_WHAT YOU WILL DO_:
Reproduce verbatim all of the data given below, but do not carry over the images.

##### SOURCE INFORMATION #####

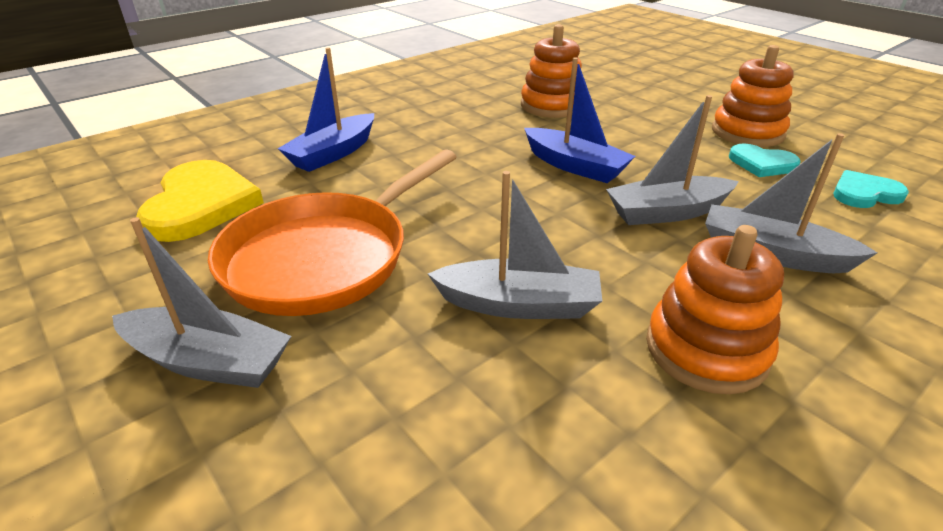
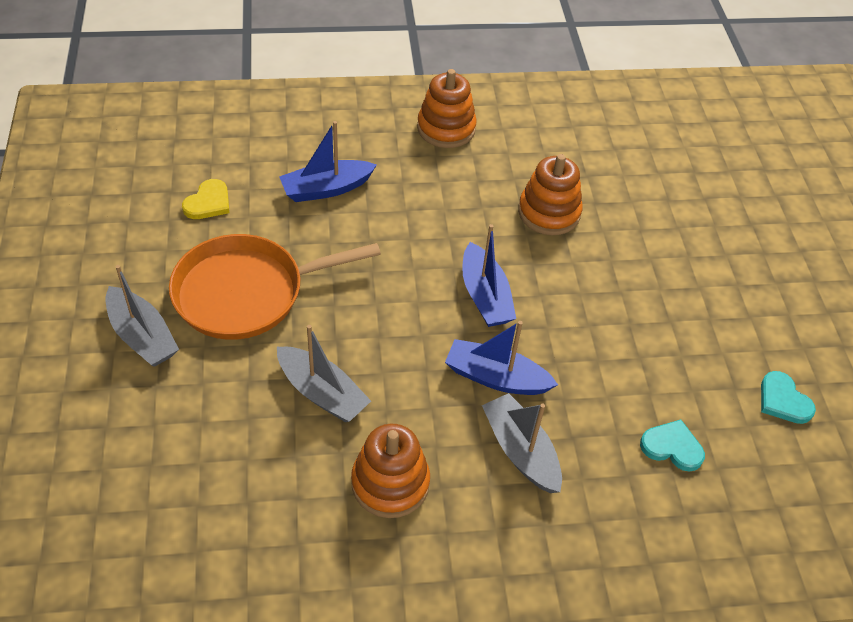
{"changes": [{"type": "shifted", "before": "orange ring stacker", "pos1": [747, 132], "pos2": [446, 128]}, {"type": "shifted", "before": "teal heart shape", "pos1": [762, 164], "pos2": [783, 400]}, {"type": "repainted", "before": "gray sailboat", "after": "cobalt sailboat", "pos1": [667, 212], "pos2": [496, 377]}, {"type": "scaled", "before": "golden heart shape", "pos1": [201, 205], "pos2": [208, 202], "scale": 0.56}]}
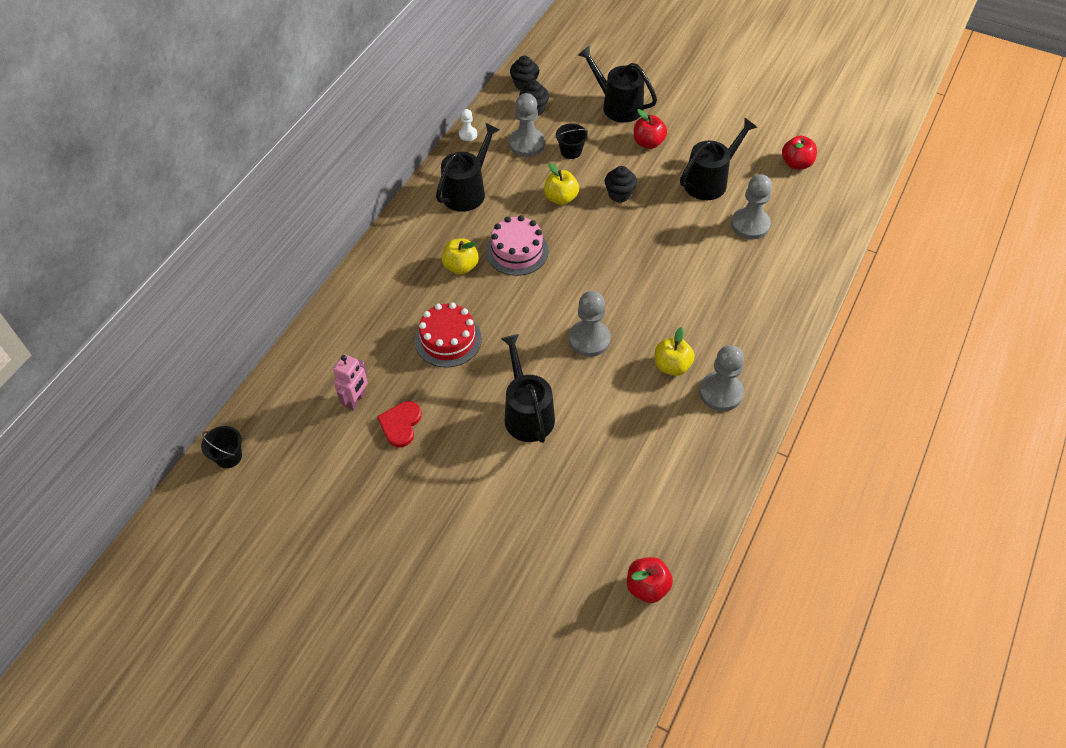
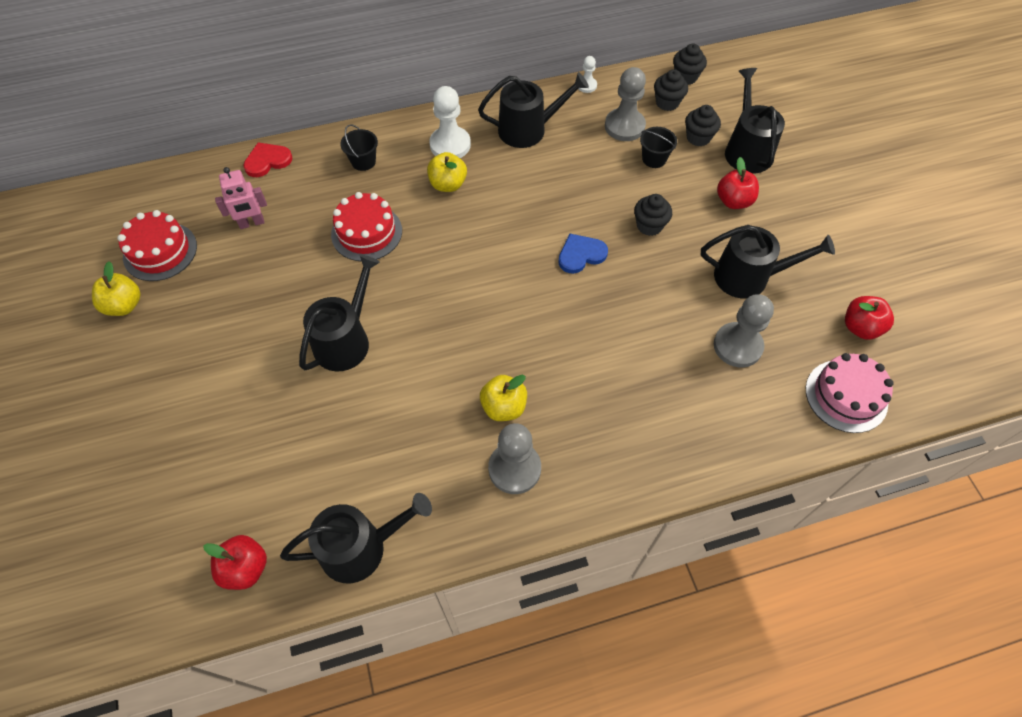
{"changes": [{"type": "gone", "before": "gray chess pawn", "pos1": [589, 339]}, {"type": "new", "after": "scarlet gateau", "pos2": [160, 251]}, {"type": "new", "after": "black watering can", "pos2": [361, 547]}, {"type": "new", "after": "white chess pawn", "pos2": [450, 145]}, {"type": "new", "after": "cobalt heart shape", "pos2": [581, 255]}, {"type": "new", "after": "black fairy cake", "pos2": [698, 137]}, {"type": "shifted", "before": "black bucket", "pos1": [228, 456], "pos2": [363, 161]}, {"type": "shifted", "before": "scarlet heart shape", "pos1": [400, 424], "pos2": [267, 161]}, {"type": "shifted", "before": "rose-pink gateau", "pos1": [517, 251], "pos2": [846, 396]}, {"type": "shifted", "before": "golden apple fruit", "pos1": [561, 198], "pos2": [124, 305]}]}
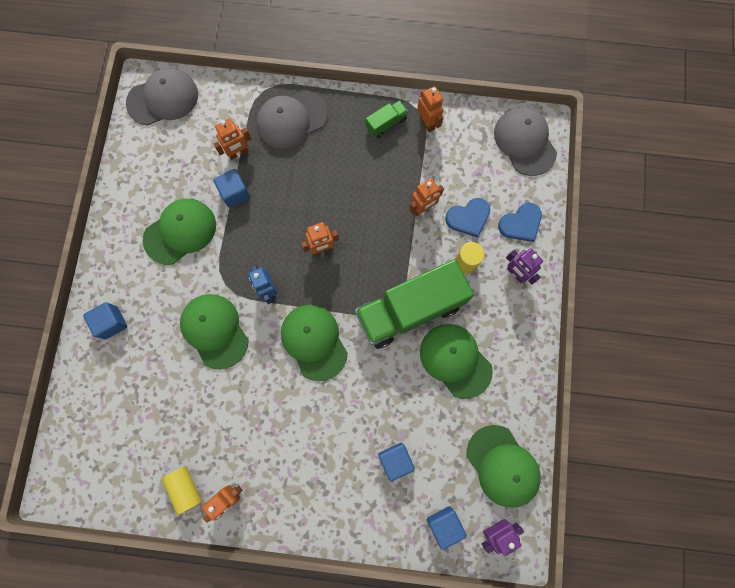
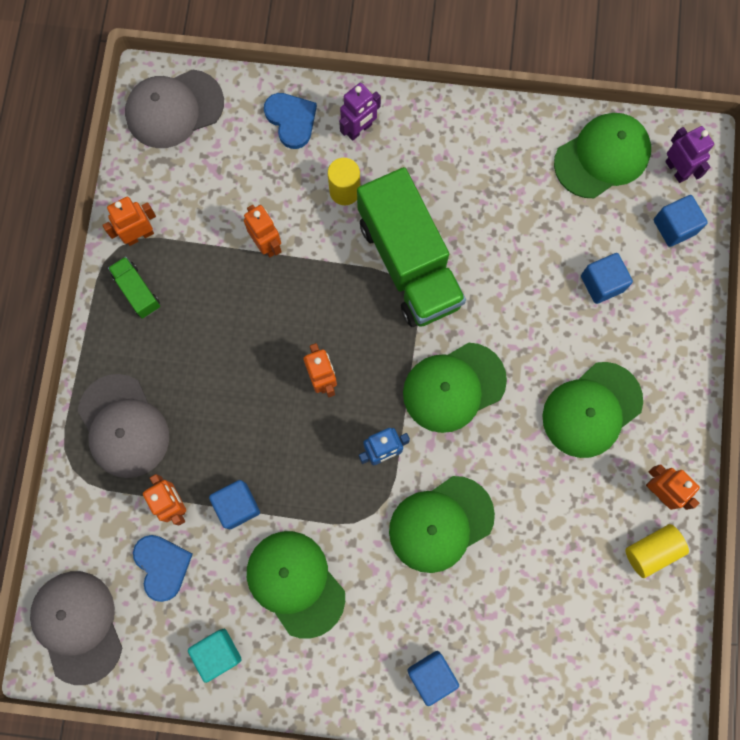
{"changes": [{"type": "new", "after": "teal block", "pos2": [218, 653]}, {"type": "shifted", "before": "emerald baseball cap", "pos1": [455, 360], "pos2": [591, 410]}, {"type": "shifted", "before": "cobalt heart shape", "pos1": [468, 218], "pos2": [162, 566]}]}
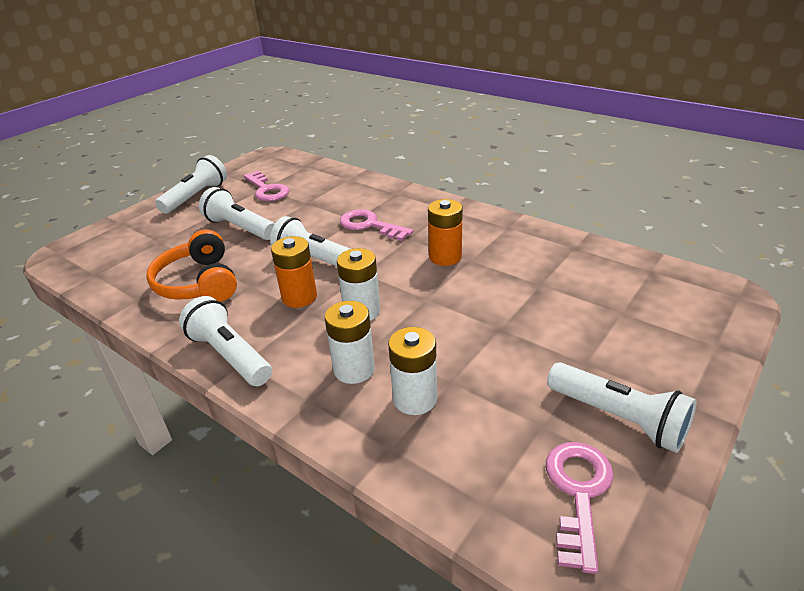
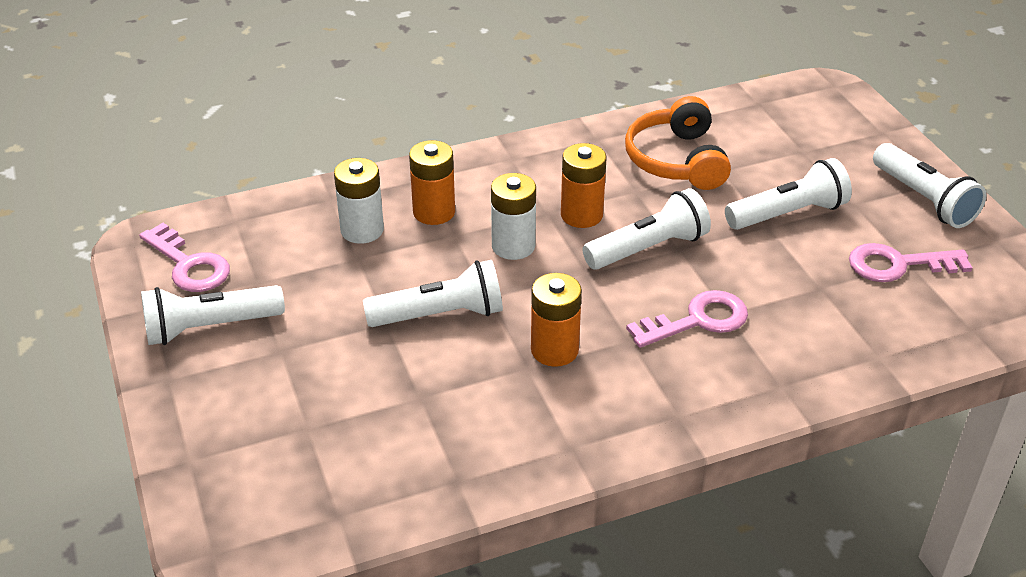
{"changes": [{"type": "shifted", "before": "white pocket torch", "pos1": [230, 355], "pos2": [440, 315]}, {"type": "repainted", "before": "white power cell", "after": "orange power cell", "pos1": [354, 369], "pos2": [434, 212]}, {"type": "rotated", "before": "orange headset", "pos1": [198, 283], "pos2": [676, 160], "turn": -105}]}
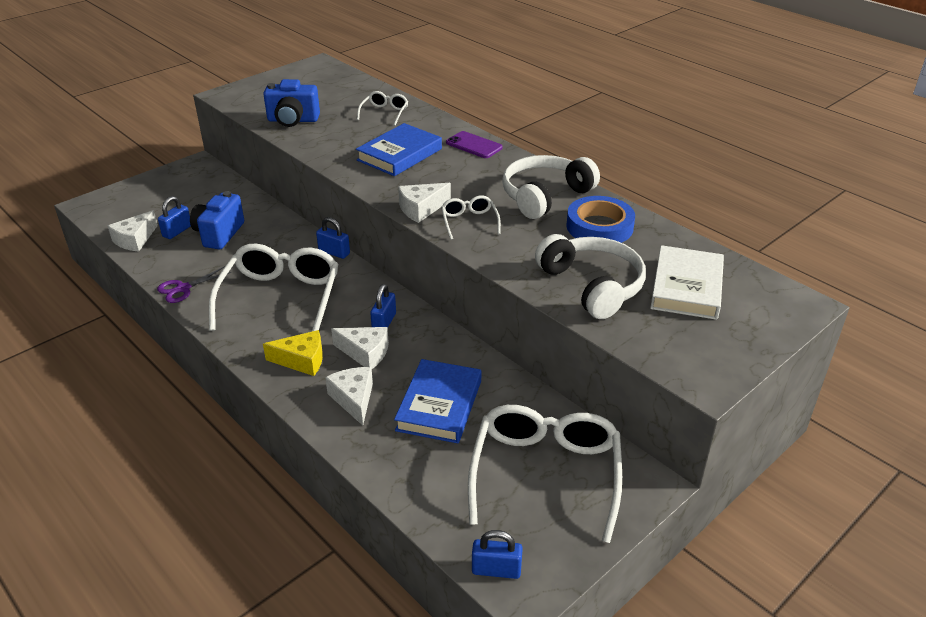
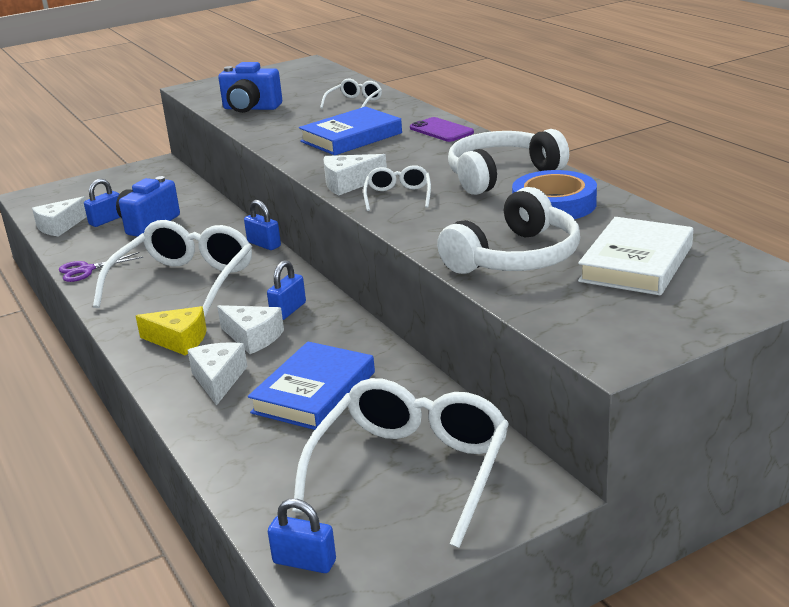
{"changes": [{"type": "rotated", "before": "white headset", "pos1": [592, 286], "pos2": [515, 257], "turn": 60}]}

#####

_OUTPUT BELOW_:
{"changes": [{"type": "shifted", "before": "orange ring stacker", "pos1": [747, 132], "pos2": [446, 128]}, {"type": "shifted", "before": "teal heart shape", "pos1": [762, 164], "pos2": [783, 400]}, {"type": "repainted", "before": "gray sailboat", "after": "cobalt sailboat", "pos1": [667, 212], "pos2": [496, 377]}, {"type": "scaled", "before": "golden heart shape", "pos1": [201, 205], "pos2": [208, 202], "scale": 0.56}]}
{"changes": [{"type": "gone", "before": "gray chess pawn", "pos1": [589, 339]}, {"type": "new", "after": "scarlet gateau", "pos2": [160, 251]}, {"type": "new", "after": "black watering can", "pos2": [361, 547]}, {"type": "new", "after": "white chess pawn", "pos2": [450, 145]}, {"type": "new", "after": "cobalt heart shape", "pos2": [581, 255]}, {"type": "new", "after": "black fairy cake", "pos2": [698, 137]}, {"type": "shifted", "before": "black bucket", "pos1": [228, 456], "pos2": [363, 161]}, {"type": "shifted", "before": "scarlet heart shape", "pos1": [400, 424], "pos2": [267, 161]}, {"type": "shifted", "before": "rose-pink gateau", "pos1": [517, 251], "pos2": [846, 396]}, {"type": "shifted", "before": "golden apple fruit", "pos1": [561, 198], "pos2": [124, 305]}]}
{"changes": [{"type": "new", "after": "teal block", "pos2": [218, 653]}, {"type": "shifted", "before": "emerald baseball cap", "pos1": [455, 360], "pos2": [591, 410]}, {"type": "shifted", "before": "cobalt heart shape", "pos1": [468, 218], "pos2": [162, 566]}]}
{"changes": [{"type": "shifted", "before": "white pocket torch", "pos1": [230, 355], "pos2": [440, 315]}, {"type": "repainted", "before": "white power cell", "after": "orange power cell", "pos1": [354, 369], "pos2": [434, 212]}, {"type": "rotated", "before": "orange headset", "pos1": [198, 283], "pos2": [676, 160], "turn": -105}]}
{"changes": [{"type": "rotated", "before": "white headset", "pos1": [592, 286], "pos2": [515, 257], "turn": 60}]}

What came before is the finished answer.